Try it:
Could you set down every entry exactly as it stands, without the images?

*** Opening of Data in this exercise ***

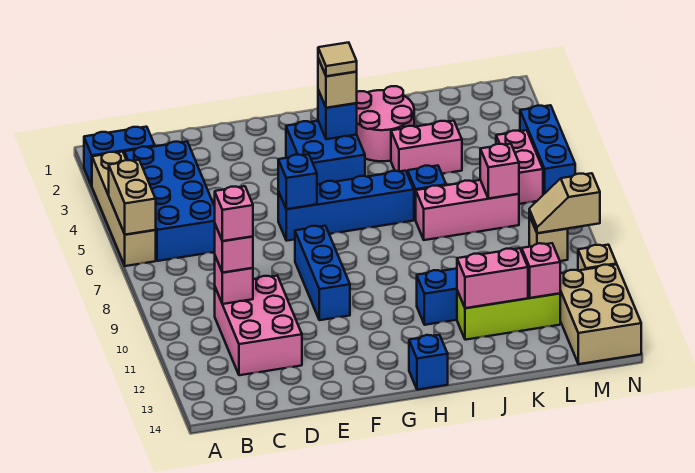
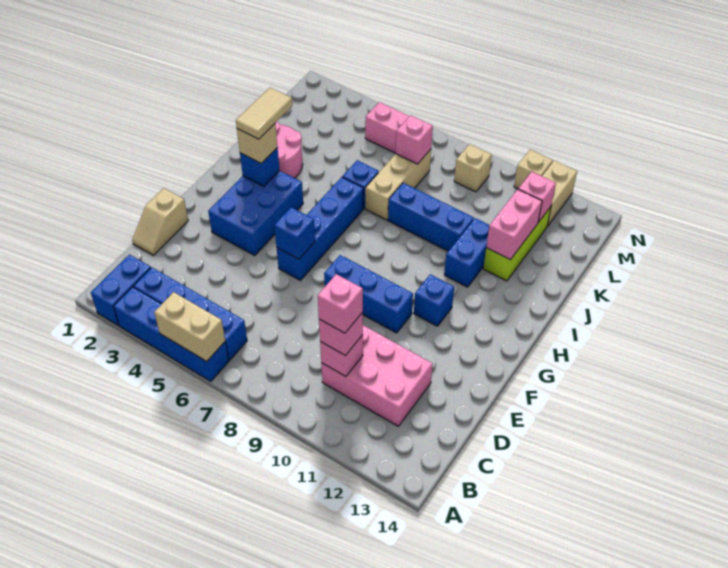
tan brick A3:A6 level 1 -> blue brick A3:A6 level 1
blue brick B3:C6 level 1 -> blue brick B3:B6 level 1
blue brick G3:H4 level 1 -> blue brick F3:H4 level 1
tan tile H3 level 4 -> tan tile H3:I3 level 4
blue brick H14 level 1 -> blue brick G11 level 1
pink brick J4:K4 level 1 -> none
pink brick J7:L7 level 1 -> tan brick J7:L7 level 1
tan slope M9:N9 level 2 top N -> tan slope D1:E1 level 1 top E
tan brick M12:N14 level 1 -> tan brick M12:N12 level 1
blue brick N4:N6 level 1 -> blue brick J8:J10 level 1

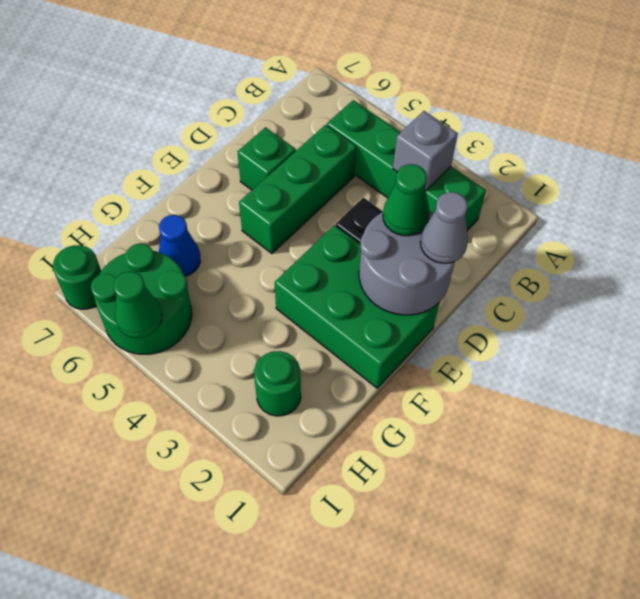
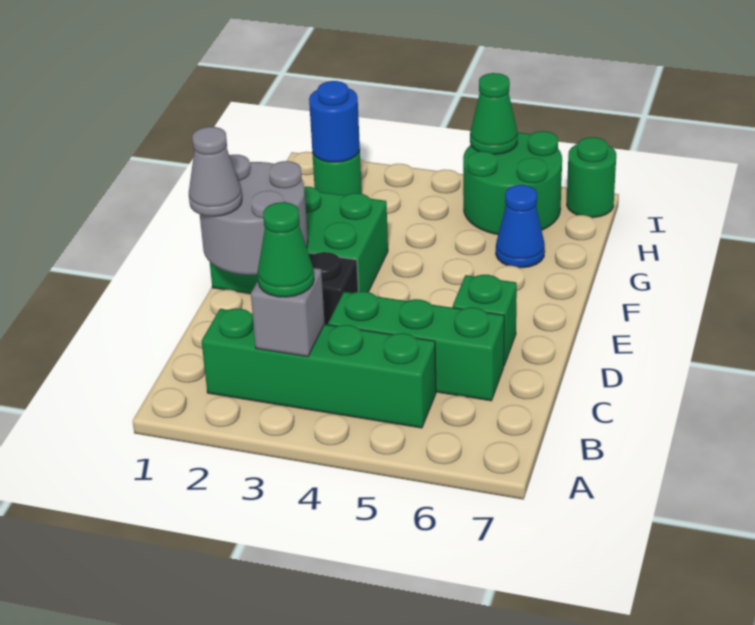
green brick C5:E5 level 1 -> green brick C4:C6 level 1
green cone D2 level 3 -> green cone B3 level 3
none -> blue round brick H2 level 2

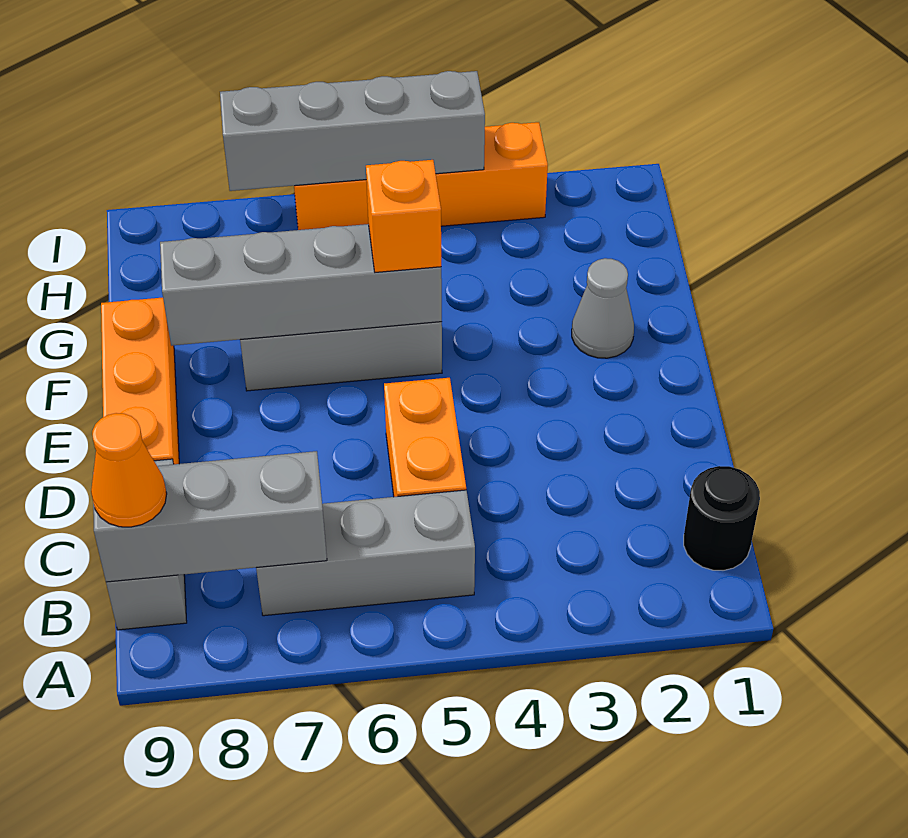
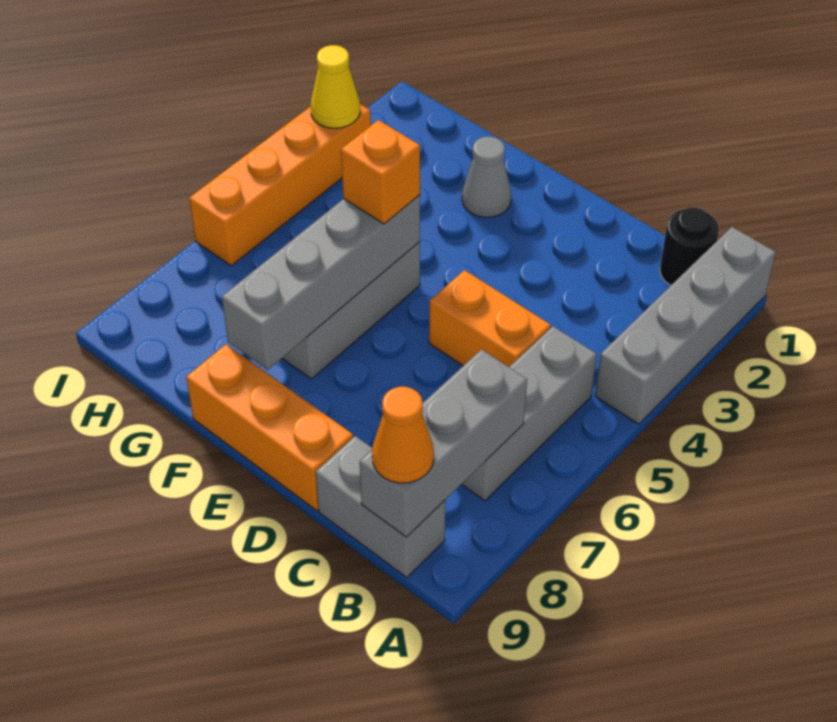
none -> yellow cone I3 level 2
grey brick I4:I7 level 2 -> grey brick A1:A4 level 1

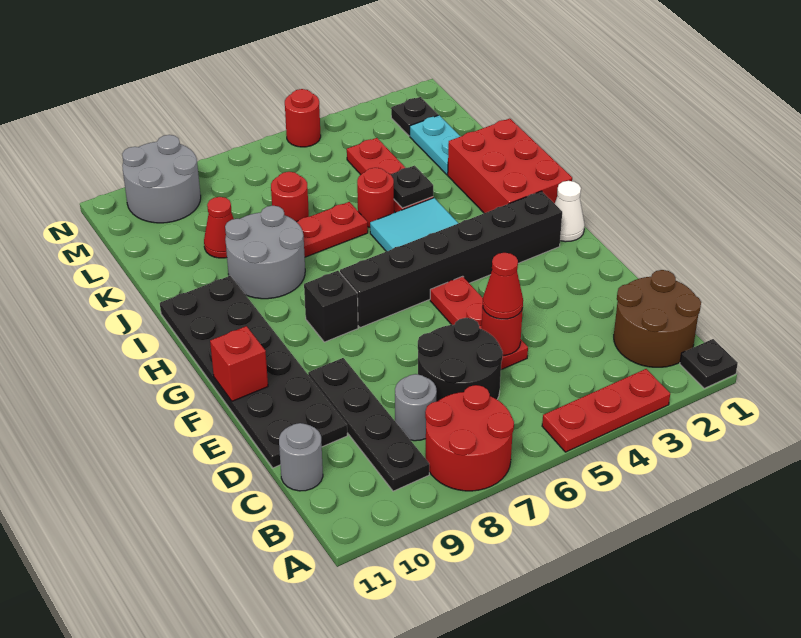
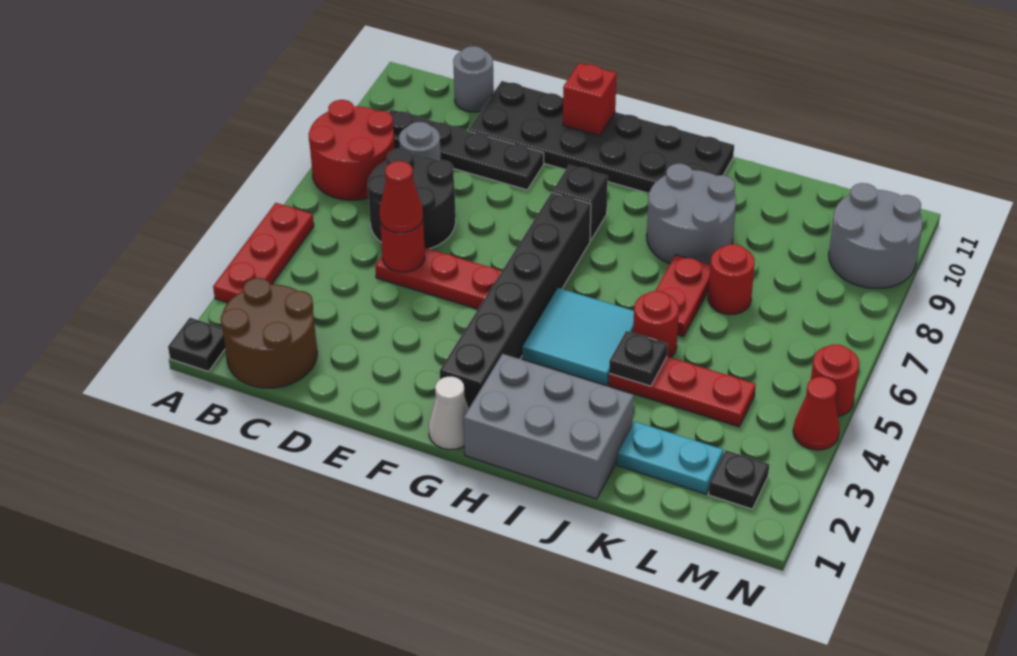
red brick H1:J2 level 1 -> grey brick H1:J2 level 1
red cone K9 level 1 -> red cone N4 level 1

*** Close of Data in this exercise ***

Answer to this problem:
tan brick A3:A6 level 1 -> blue brick A3:A6 level 1
blue brick B3:C6 level 1 -> blue brick B3:B6 level 1
blue brick G3:H4 level 1 -> blue brick F3:H4 level 1
tan tile H3 level 4 -> tan tile H3:I3 level 4
blue brick H14 level 1 -> blue brick G11 level 1
pink brick J4:K4 level 1 -> none
pink brick J7:L7 level 1 -> tan brick J7:L7 level 1
tan slope M9:N9 level 2 top N -> tan slope D1:E1 level 1 top E
tan brick M12:N14 level 1 -> tan brick M12:N12 level 1
blue brick N4:N6 level 1 -> blue brick J8:J10 level 1

green brick C5:E5 level 1 -> green brick C4:C6 level 1
green cone D2 level 3 -> green cone B3 level 3
none -> blue round brick H2 level 2

none -> yellow cone I3 level 2
grey brick I4:I7 level 2 -> grey brick A1:A4 level 1

red brick H1:J2 level 1 -> grey brick H1:J2 level 1
red cone K9 level 1 -> red cone N4 level 1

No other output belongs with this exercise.